START MATERIAL FOR THE TASK

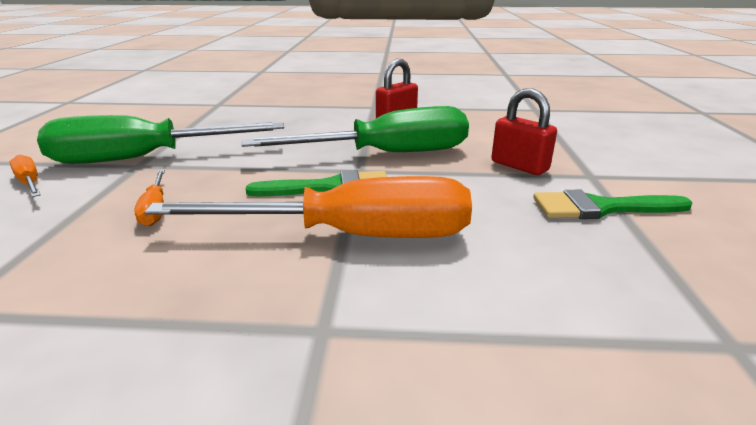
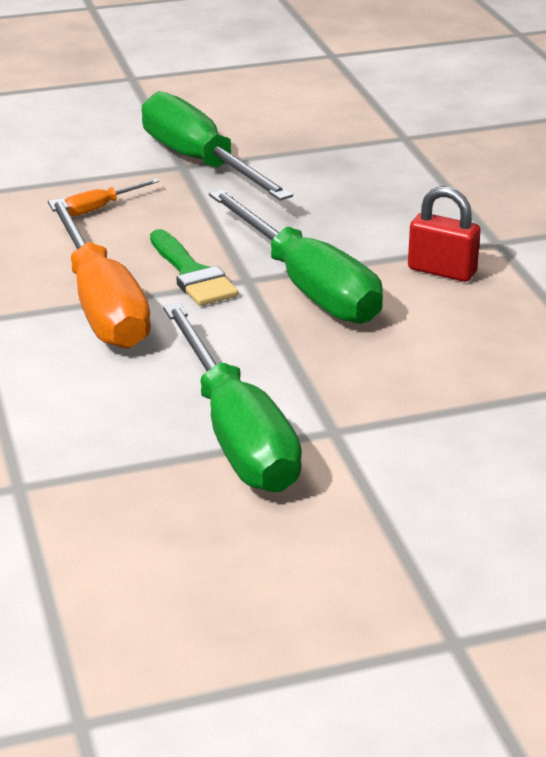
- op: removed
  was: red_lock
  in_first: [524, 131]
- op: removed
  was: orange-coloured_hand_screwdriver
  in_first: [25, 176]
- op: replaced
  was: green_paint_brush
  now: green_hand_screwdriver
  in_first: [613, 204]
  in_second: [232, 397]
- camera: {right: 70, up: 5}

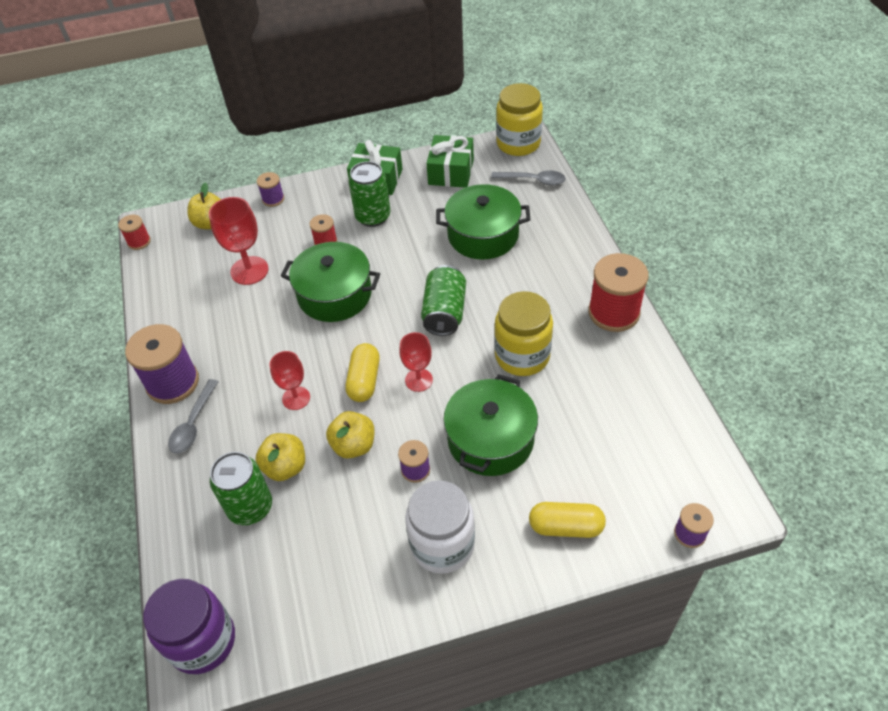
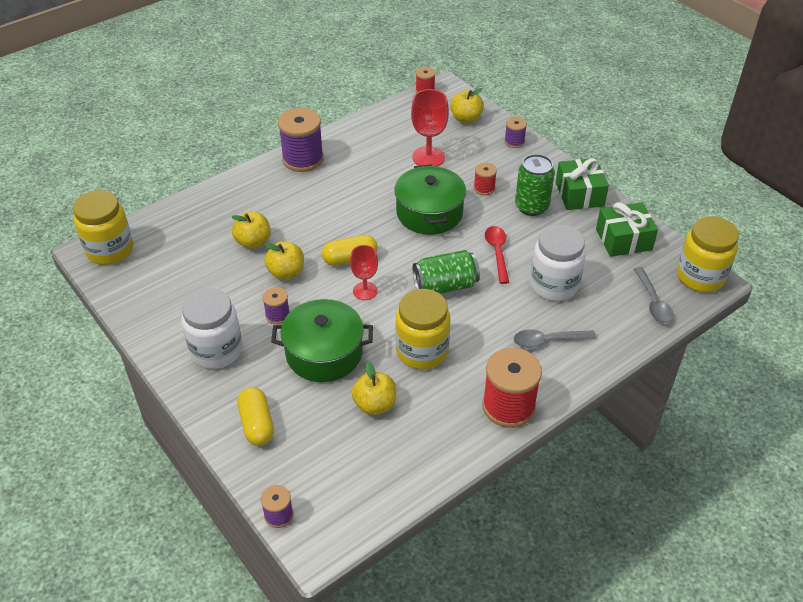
- op: replaced
  was: green_pot
  now: white_preserve_jar
  in_first: [483, 221]
  in_second: [558, 262]
- op: removed
  was: red_goblet
  in_first: [290, 380]
- op: moved
  was: gray_tablespoon
  in_first: [193, 416]
  in_second: [555, 338]
- op: removed
  was: green_can
  in_first: [241, 488]
- op: recoloured
  was: royal_purple_preserve_jar
  now: yellow_preserve_jar
  in_first: [189, 626]
  in_second: [103, 227]
- op: added
  now: red_tablespoon
  in_second: [497, 255]
- op: added
  now: yellow_apple_fruit
  in_second: [373, 388]
- camera: {right: 65, up: -5}

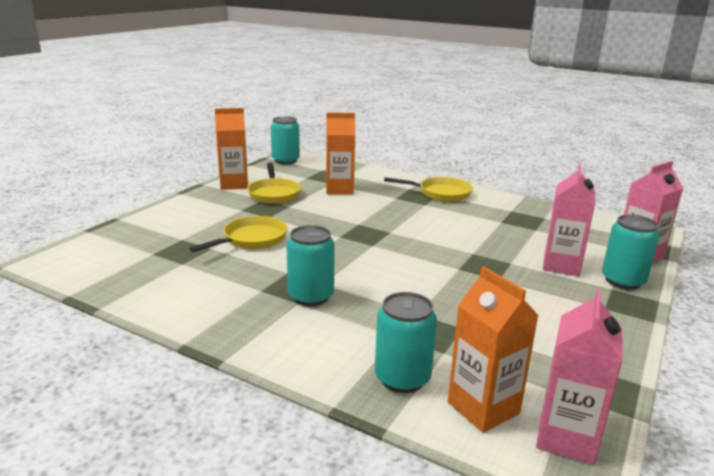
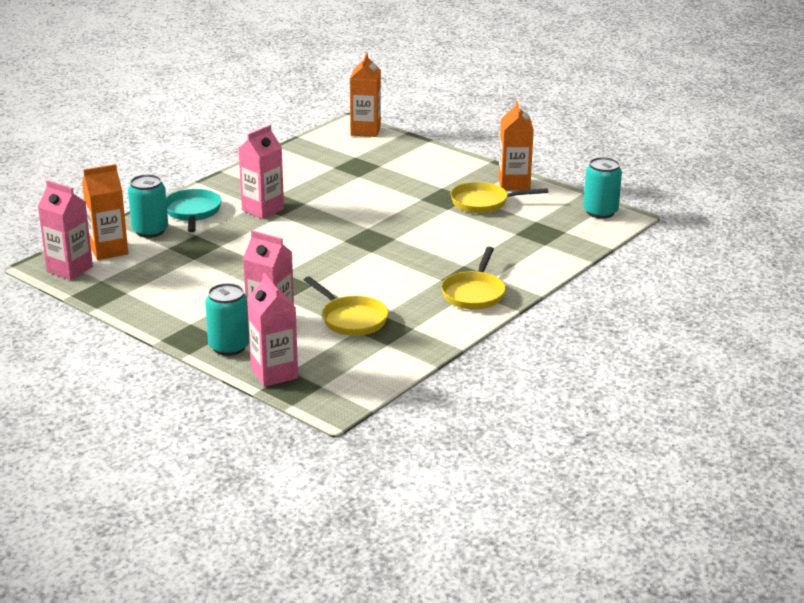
- op: moved
  was: orange-coloured_milk_carton
  in_first: [340, 153]
  in_second: [365, 95]
- op: moved
  was: yellow_pan
  in_first: [238, 234]
  in_second: [346, 306]
- op: replaced
  was: aqua_can
  now: pink_milk_carton
  in_first: [310, 265]
  in_second: [261, 172]
- op: added
  now: aqua_pan
  in_second: [194, 210]
- camera: {right: 100, up: 5}

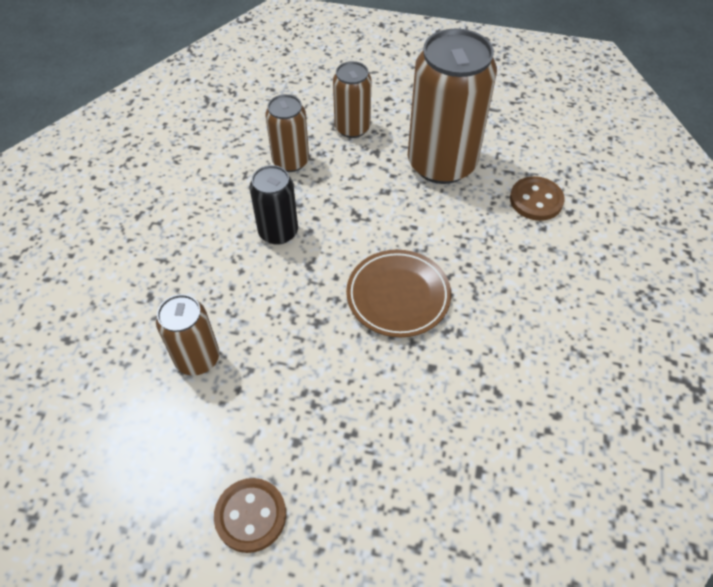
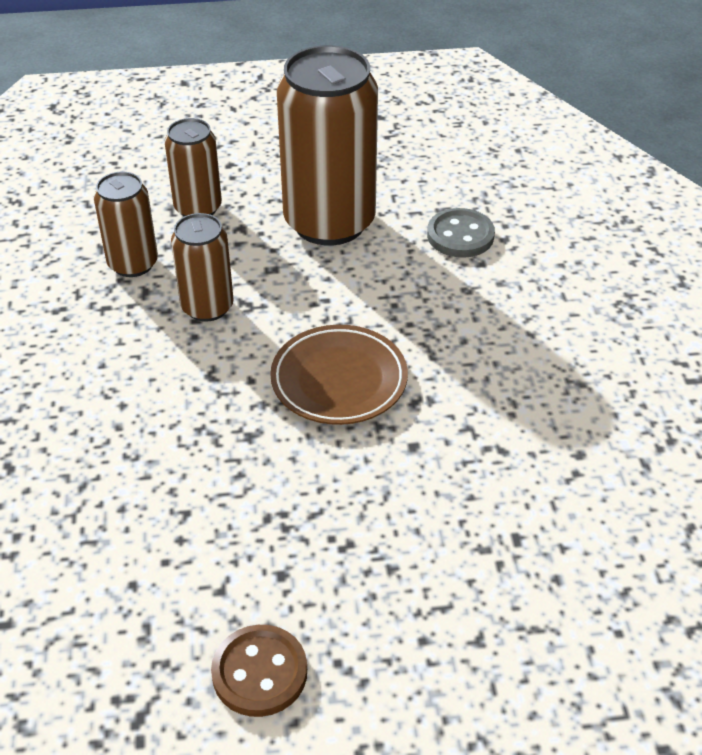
- op: removed
  was: black_can
  in_first: [273, 205]
- op: recoloured
  was: russet_shirt_button
  now: gray_shirt_button
  in_first: [537, 198]
  in_second: [461, 233]
- op: moved
  was: russet_can
  in_first: [187, 335]
  in_second: [202, 267]
- camera: {right: -20, up: -10}

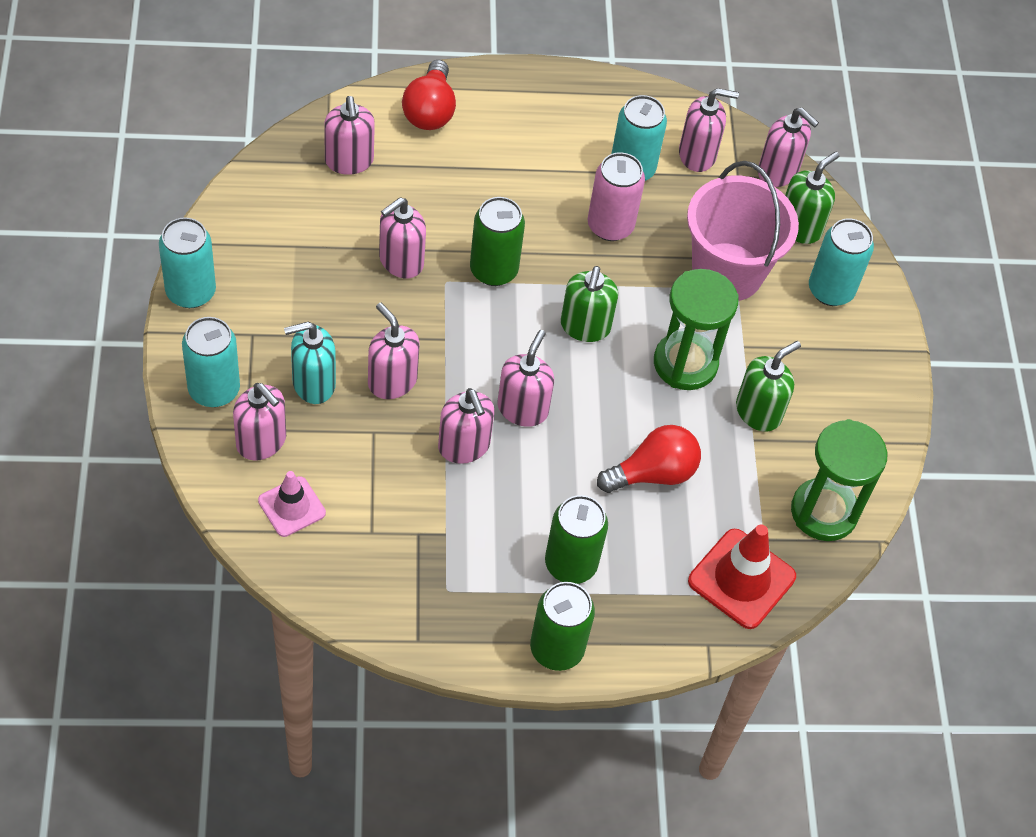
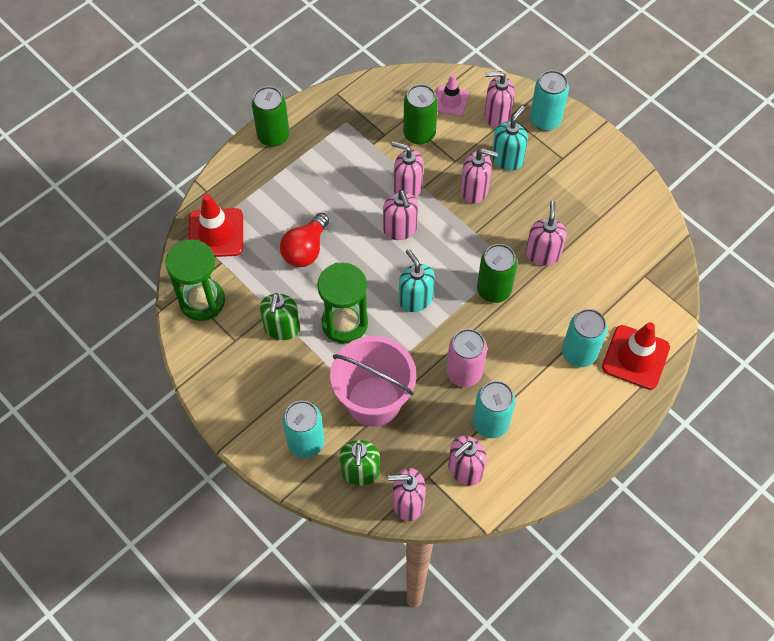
- op: replaced
  was: red_lightbulb
  now: red_safety_cone
  in_first: [429, 95]
  in_second: [636, 356]
- op: removed
  was: pink_soap_dispenser
  in_first: [349, 135]
- op: moved
  was: aqua_can
  in_first: [187, 262]
  in_second: [585, 338]
- op: recoloured
  was: green_soap_dispenser
  now: aqua_soap_dispenser
  in_first: [589, 304]
  in_second: [417, 280]
- op: moved
  was: green_can
  in_first: [576, 539]
  in_second: [420, 114]
- camera: {right: 145, up: 5}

END MATERIAL FOR THE TASK

- TO DO -
Please reproduce the whole listing exactly; the pictures stay out.

- EXERCISE SOLUTION -
- op: removed
  was: red_lock
  in_first: [524, 131]
- op: removed
  was: orange-coloured_hand_screwdriver
  in_first: [25, 176]
- op: replaced
  was: green_paint_brush
  now: green_hand_screwdriver
  in_first: [613, 204]
  in_second: [232, 397]
- camera: {right: 70, up: 5}

- op: replaced
  was: green_pot
  now: white_preserve_jar
  in_first: [483, 221]
  in_second: [558, 262]
- op: removed
  was: red_goblet
  in_first: [290, 380]
- op: moved
  was: gray_tablespoon
  in_first: [193, 416]
  in_second: [555, 338]
- op: removed
  was: green_can
  in_first: [241, 488]
- op: recoloured
  was: royal_purple_preserve_jar
  now: yellow_preserve_jar
  in_first: [189, 626]
  in_second: [103, 227]
- op: added
  now: red_tablespoon
  in_second: [497, 255]
- op: added
  now: yellow_apple_fruit
  in_second: [373, 388]
- camera: {right: 65, up: -5}

- op: moved
  was: orange-coloured_milk_carton
  in_first: [340, 153]
  in_second: [365, 95]
- op: moved
  was: yellow_pan
  in_first: [238, 234]
  in_second: [346, 306]
- op: replaced
  was: aqua_can
  now: pink_milk_carton
  in_first: [310, 265]
  in_second: [261, 172]
- op: added
  now: aqua_pan
  in_second: [194, 210]
- camera: {right: 100, up: 5}

- op: removed
  was: black_can
  in_first: [273, 205]
- op: recoloured
  was: russet_shirt_button
  now: gray_shirt_button
  in_first: [537, 198]
  in_second: [461, 233]
- op: moved
  was: russet_can
  in_first: [187, 335]
  in_second: [202, 267]
- camera: {right: -20, up: -10}

- op: replaced
  was: red_lightbulb
  now: red_safety_cone
  in_first: [429, 95]
  in_second: [636, 356]
- op: removed
  was: pink_soap_dispenser
  in_first: [349, 135]
- op: moved
  was: aqua_can
  in_first: [187, 262]
  in_second: [585, 338]
- op: recoloured
  was: green_soap_dispenser
  now: aqua_soap_dispenser
  in_first: [589, 304]
  in_second: [417, 280]
- op: moved
  was: green_can
  in_first: [576, 539]
  in_second: [420, 114]
- camera: {right: 145, up: 5}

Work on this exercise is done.